(Data excerpts)
——

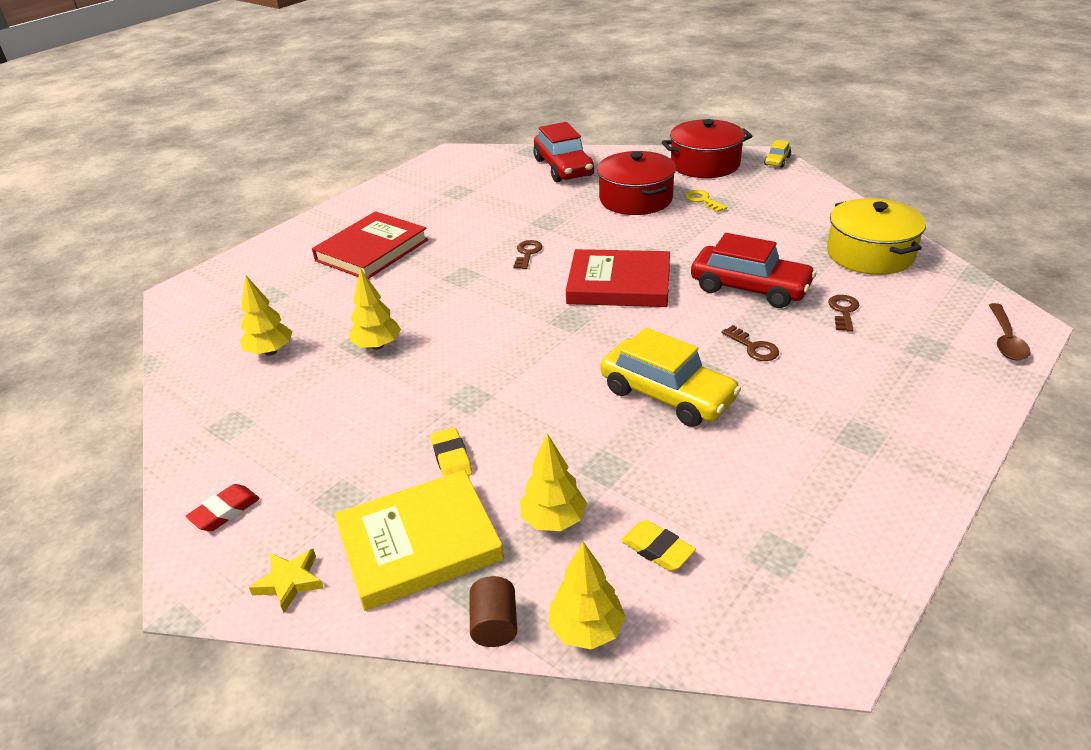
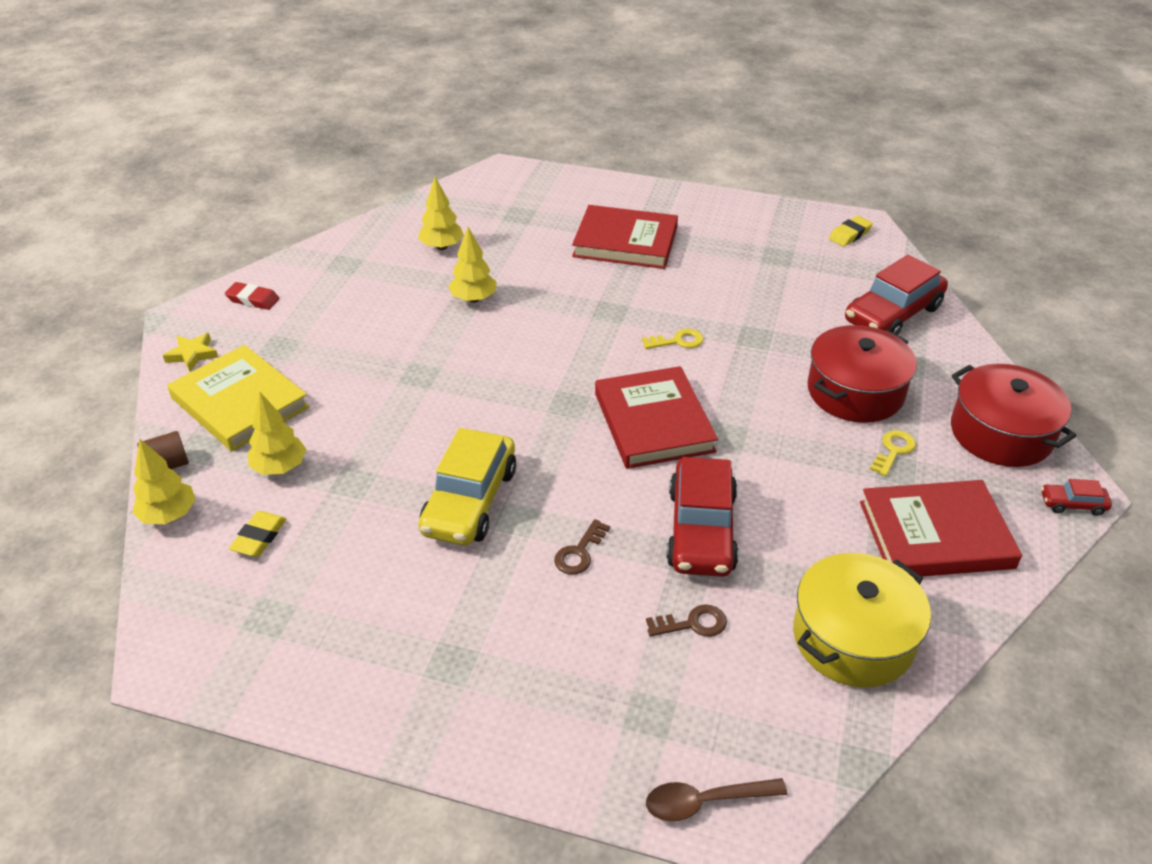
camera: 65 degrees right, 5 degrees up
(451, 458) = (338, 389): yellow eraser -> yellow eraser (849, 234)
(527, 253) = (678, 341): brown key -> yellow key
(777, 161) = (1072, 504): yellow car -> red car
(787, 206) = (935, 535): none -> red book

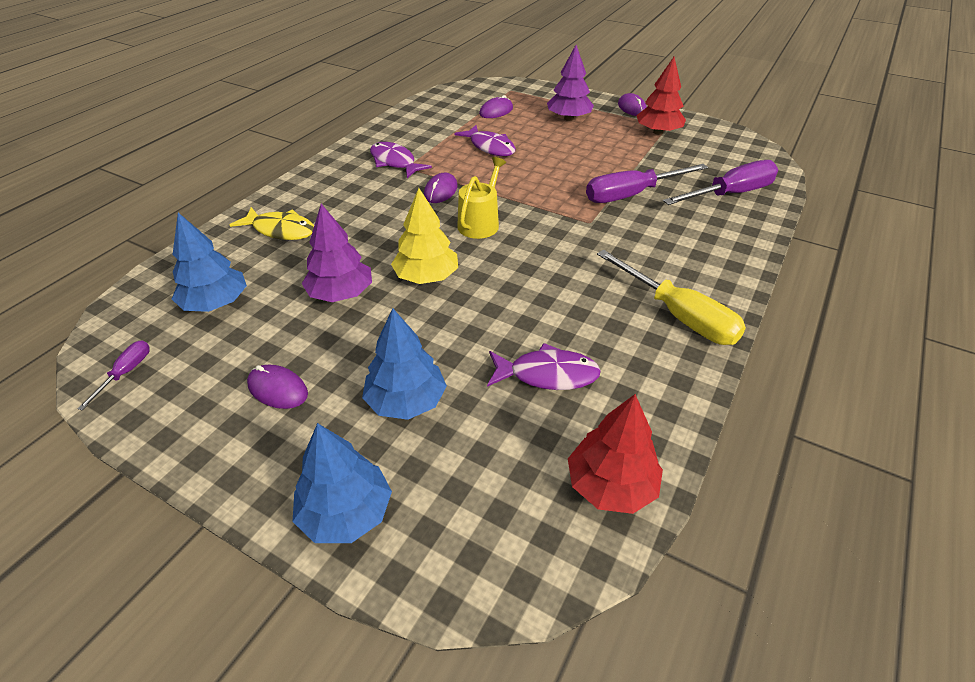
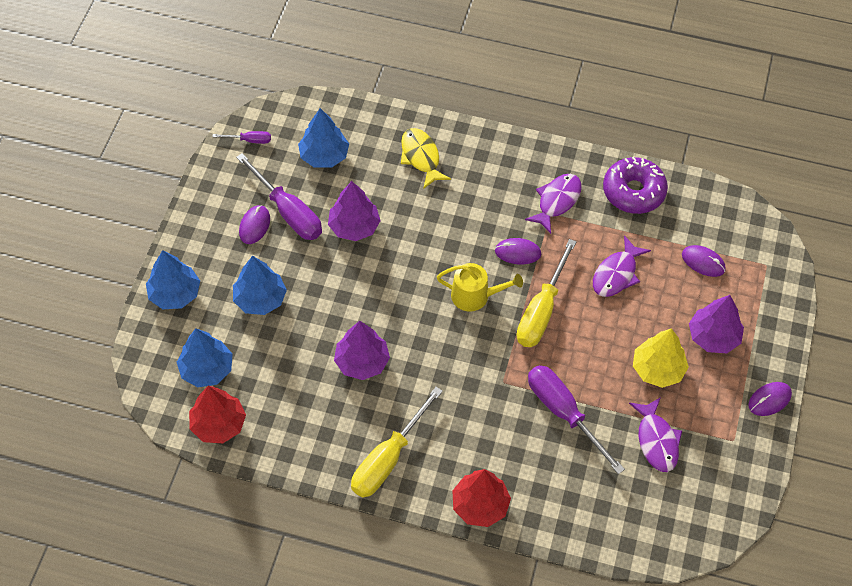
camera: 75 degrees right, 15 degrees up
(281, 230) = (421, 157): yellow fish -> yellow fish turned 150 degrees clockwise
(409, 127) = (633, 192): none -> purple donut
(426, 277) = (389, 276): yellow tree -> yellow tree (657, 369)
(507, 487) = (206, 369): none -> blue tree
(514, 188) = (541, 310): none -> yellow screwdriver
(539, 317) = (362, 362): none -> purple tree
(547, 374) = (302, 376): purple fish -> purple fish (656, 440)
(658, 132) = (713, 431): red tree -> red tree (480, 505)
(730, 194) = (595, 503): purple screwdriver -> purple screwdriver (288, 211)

——

▸ **What is needed**
The output must match the records word for word, except that no pictures appear.

▸ **Answer section**
camera: 65 degrees right, 5 degrees up
(451, 458) = (338, 389): yellow eraser -> yellow eraser (849, 234)
(527, 253) = (678, 341): brown key -> yellow key
(777, 161) = (1072, 504): yellow car -> red car
(787, 206) = (935, 535): none -> red book

camera: 75 degrees right, 15 degrees up
(281, 230) = (421, 157): yellow fish -> yellow fish turned 150 degrees clockwise
(409, 127) = (633, 192): none -> purple donut
(426, 277) = (389, 276): yellow tree -> yellow tree (657, 369)
(507, 487) = (206, 369): none -> blue tree
(514, 188) = (541, 310): none -> yellow screwdriver
(539, 317) = (362, 362): none -> purple tree
(547, 374) = (302, 376): purple fish -> purple fish (656, 440)
(658, 132) = (713, 431): red tree -> red tree (480, 505)
(730, 194) = (595, 503): purple screwdriver -> purple screwdriver (288, 211)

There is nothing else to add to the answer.